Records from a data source
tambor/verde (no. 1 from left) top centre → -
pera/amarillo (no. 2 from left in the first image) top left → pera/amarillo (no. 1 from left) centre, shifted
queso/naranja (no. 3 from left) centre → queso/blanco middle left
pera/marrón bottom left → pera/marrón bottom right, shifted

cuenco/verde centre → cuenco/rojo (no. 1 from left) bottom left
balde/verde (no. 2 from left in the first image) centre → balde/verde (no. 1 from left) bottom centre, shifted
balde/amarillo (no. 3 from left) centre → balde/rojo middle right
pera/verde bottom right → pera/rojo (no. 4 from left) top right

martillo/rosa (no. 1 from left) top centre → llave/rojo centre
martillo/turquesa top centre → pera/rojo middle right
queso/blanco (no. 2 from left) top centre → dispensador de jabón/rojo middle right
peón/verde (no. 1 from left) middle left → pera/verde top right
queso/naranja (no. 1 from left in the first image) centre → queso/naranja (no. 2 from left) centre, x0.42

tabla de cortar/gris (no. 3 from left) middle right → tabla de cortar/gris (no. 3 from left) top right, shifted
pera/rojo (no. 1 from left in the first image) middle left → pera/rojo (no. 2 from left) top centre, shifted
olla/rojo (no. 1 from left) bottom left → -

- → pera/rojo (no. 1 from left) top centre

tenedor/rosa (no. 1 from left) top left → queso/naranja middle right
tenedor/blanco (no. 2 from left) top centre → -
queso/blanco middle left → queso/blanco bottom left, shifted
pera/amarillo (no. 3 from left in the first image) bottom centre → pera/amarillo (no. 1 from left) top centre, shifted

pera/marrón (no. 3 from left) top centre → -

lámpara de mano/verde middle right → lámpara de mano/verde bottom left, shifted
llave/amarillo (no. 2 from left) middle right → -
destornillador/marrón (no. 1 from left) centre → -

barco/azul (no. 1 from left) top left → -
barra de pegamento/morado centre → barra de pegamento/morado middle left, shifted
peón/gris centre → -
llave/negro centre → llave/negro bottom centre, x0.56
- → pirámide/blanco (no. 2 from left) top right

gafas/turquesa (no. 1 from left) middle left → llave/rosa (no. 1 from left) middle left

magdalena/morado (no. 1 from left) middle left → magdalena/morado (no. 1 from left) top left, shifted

→ Exercise directions:
Please copy exactly the lines from the first line of the records above through the line containing "queso/naranja (no. 3", including both, and nothing more.

→ Finished task:
tambor/verde (no. 1 from left) top centre → -
pera/amarillo (no. 2 from left in the first image) top left → pera/amarillo (no. 1 from left) centre, shifted
queso/naranja (no. 3 from left) centre → queso/blanco middle left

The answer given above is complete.